● **Aim of the exercise**:
With the pictures left out, retype exactly the lines below starting at the line that contains "(212, 132) = (123, 370): none -> blue bucket" and ending at the line that contains "(656, 377) = (464, 183): blue".

-=-=-=-=-

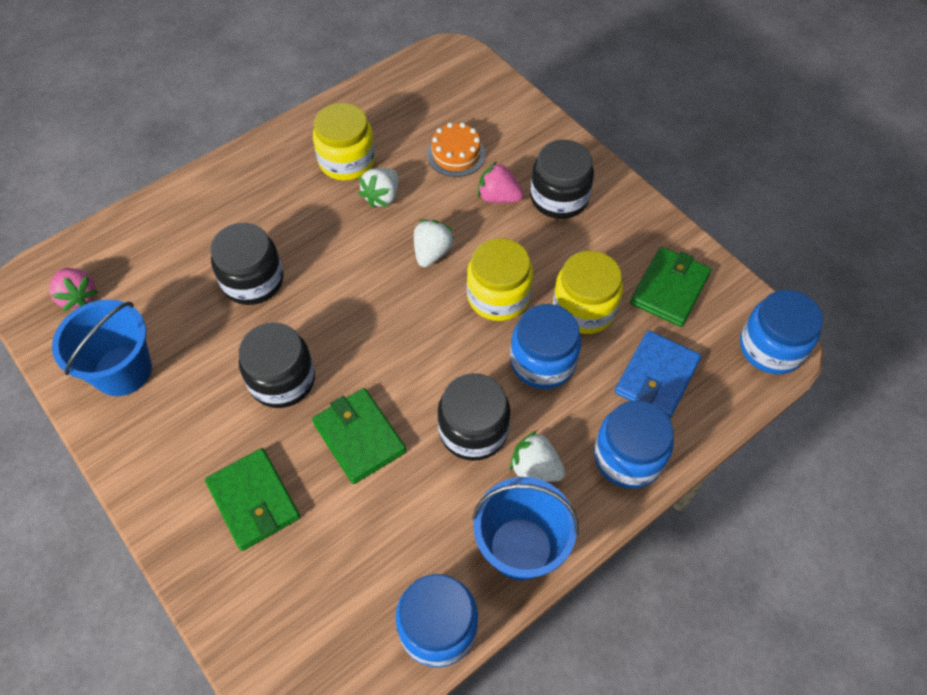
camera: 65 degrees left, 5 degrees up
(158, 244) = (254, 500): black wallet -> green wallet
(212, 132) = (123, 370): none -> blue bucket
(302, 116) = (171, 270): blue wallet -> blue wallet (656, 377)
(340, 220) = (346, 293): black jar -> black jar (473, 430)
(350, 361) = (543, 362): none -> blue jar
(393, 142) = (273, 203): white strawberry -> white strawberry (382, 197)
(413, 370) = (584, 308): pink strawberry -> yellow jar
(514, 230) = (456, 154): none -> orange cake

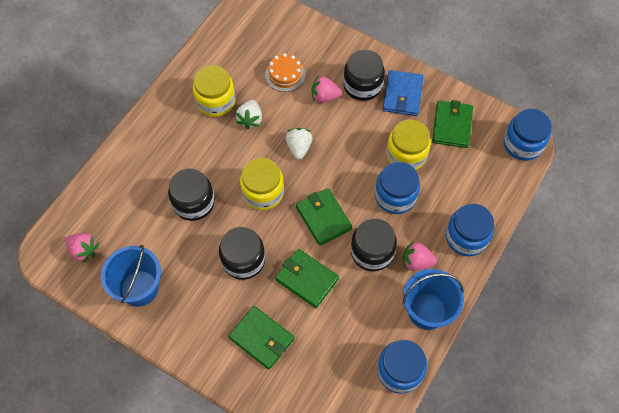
camera: 20 degrees left, 5 degrees up
(423, 359) = (323, 218): none -> green wallet
(498, 296) = (352, 163): yellow jar -> yellow jar (263, 192)
(535, 467) = (416, 262): white strawberry -> pink strawberry
(656, 377) = (464, 183): blue wallet -> blue wallet (402, 95)

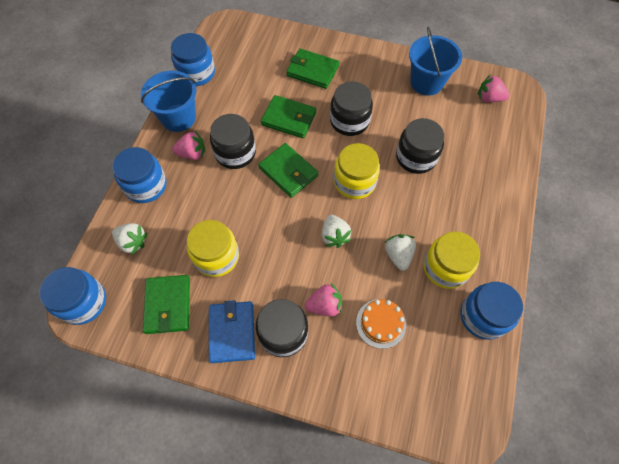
camera: 165 degrees right, 0 degrees up
(395, 196) = (221, 209): blue jar -> blue jar (483, 316)
(480, 184) = (132, 242): none -> white strawberry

-=-=-=-=-

● **Task answer**:
(212, 132) = (123, 370): none -> blue bucket
(302, 116) = (171, 270): blue wallet -> blue wallet (656, 377)
(340, 220) = (346, 293): black jar -> black jar (473, 430)
(350, 361) = (543, 362): none -> blue jar
(393, 142) = (273, 203): white strawberry -> white strawberry (382, 197)
(413, 370) = (584, 308): pink strawberry -> yellow jar
(514, 230) = (456, 154): none -> orange cake

camera: 20 degrees left, 5 degrees up
(423, 359) = (323, 218): none -> green wallet
(498, 296) = (352, 163): yellow jar -> yellow jar (263, 192)
(535, 467) = (416, 262): white strawberry -> pink strawberry
(656, 377) = (464, 183): blue wallet -> blue wallet (402, 95)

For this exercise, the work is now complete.